[Dataset records]:
------

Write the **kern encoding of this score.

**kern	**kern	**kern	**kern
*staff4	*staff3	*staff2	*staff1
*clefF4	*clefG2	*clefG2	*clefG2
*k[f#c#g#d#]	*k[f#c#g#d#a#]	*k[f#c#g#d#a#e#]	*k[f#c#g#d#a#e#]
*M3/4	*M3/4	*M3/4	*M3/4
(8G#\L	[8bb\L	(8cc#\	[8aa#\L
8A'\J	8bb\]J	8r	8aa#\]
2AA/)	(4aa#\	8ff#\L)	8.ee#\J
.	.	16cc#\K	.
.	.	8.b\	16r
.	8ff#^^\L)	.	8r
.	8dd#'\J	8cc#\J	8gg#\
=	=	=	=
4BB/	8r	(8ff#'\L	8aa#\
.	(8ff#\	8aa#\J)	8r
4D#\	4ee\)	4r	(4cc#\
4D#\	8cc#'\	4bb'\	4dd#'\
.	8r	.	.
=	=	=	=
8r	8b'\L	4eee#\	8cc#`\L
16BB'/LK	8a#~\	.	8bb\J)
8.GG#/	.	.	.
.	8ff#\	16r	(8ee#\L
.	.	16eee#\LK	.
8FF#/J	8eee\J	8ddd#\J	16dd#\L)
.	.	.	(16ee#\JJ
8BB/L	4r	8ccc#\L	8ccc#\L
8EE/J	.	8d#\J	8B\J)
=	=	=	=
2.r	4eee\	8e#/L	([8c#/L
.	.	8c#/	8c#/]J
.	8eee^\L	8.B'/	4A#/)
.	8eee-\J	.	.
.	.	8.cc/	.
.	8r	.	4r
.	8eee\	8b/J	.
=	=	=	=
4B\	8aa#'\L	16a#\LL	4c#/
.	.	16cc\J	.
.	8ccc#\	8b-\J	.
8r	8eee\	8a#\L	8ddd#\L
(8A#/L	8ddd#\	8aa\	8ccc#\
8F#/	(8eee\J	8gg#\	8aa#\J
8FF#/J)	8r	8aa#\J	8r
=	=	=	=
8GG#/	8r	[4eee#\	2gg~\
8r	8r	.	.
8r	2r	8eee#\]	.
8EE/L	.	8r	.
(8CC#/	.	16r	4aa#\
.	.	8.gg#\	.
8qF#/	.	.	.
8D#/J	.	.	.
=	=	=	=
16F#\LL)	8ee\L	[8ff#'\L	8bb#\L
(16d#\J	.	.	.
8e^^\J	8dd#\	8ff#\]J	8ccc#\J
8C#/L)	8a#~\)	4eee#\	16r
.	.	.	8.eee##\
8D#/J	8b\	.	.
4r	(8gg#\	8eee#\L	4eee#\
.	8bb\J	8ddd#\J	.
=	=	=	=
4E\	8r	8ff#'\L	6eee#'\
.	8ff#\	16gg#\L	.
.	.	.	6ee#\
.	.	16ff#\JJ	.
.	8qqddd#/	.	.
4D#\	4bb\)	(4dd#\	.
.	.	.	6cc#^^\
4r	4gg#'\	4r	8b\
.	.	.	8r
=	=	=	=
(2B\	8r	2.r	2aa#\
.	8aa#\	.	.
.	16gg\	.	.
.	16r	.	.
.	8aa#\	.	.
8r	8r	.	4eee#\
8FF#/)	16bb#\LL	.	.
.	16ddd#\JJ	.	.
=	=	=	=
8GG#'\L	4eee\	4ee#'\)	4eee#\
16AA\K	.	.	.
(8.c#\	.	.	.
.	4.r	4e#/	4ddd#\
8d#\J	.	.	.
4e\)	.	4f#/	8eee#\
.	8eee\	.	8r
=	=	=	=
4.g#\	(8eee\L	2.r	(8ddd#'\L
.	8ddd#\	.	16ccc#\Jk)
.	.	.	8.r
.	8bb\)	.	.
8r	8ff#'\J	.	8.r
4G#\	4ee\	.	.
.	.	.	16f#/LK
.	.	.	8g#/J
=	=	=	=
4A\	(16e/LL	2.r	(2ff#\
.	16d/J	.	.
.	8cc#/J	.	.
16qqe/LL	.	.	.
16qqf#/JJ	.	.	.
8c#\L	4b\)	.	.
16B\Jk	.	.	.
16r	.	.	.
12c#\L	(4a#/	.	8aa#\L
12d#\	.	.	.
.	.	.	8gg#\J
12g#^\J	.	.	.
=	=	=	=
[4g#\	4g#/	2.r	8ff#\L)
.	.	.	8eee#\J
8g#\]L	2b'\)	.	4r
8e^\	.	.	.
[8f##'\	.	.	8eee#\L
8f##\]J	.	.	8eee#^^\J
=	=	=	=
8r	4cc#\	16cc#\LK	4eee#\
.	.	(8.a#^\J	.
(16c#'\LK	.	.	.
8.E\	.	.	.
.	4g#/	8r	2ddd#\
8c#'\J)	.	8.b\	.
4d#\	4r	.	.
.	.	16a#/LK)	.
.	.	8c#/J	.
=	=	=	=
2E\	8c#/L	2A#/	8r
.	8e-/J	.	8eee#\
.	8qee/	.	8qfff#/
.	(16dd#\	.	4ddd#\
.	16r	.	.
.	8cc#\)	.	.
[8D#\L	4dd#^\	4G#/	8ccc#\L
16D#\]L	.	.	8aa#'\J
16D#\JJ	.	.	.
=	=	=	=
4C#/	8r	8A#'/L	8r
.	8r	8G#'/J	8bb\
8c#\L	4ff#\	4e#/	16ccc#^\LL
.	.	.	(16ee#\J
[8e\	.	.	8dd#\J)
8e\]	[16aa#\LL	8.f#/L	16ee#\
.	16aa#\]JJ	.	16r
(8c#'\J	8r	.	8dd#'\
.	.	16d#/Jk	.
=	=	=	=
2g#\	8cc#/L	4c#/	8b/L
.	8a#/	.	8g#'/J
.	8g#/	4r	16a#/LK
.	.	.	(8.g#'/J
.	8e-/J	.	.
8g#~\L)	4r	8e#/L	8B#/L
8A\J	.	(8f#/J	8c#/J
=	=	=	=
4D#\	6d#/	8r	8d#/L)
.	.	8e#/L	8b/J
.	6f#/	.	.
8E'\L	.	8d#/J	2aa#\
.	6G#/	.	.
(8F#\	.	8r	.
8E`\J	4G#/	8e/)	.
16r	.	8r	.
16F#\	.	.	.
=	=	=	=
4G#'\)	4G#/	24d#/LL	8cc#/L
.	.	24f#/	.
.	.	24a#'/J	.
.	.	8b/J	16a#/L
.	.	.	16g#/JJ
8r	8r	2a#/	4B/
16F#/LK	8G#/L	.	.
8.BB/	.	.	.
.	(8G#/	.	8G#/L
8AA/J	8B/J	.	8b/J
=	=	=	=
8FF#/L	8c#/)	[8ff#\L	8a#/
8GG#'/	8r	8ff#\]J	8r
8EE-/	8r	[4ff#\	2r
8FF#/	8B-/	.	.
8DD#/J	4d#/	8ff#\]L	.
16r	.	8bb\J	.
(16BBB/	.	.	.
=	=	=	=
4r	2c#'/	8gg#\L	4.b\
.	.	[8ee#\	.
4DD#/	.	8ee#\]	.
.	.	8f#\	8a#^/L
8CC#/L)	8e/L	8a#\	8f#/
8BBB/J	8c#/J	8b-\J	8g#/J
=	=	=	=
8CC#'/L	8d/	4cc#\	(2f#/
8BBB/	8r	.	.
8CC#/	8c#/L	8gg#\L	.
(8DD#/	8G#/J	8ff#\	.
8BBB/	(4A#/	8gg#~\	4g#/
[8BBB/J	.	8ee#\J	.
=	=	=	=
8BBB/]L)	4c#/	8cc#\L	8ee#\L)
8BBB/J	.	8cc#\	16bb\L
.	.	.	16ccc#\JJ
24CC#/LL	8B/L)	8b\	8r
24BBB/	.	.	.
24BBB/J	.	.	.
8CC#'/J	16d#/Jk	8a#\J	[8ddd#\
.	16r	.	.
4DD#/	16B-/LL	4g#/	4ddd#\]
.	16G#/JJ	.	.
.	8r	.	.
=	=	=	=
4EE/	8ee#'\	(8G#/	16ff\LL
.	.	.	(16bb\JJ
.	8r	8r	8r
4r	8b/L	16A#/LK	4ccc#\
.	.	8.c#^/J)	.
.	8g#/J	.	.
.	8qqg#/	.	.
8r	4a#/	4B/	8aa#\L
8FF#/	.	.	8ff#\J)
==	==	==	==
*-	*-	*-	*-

------

[What you have to do]:
Pick out every line of the items above that contains the word "kern", matching case exactly, and copy each such line in full.

[Result of the exercise]:
Write the **kern encoding of this score.
**kern	**kern	**kern	**kern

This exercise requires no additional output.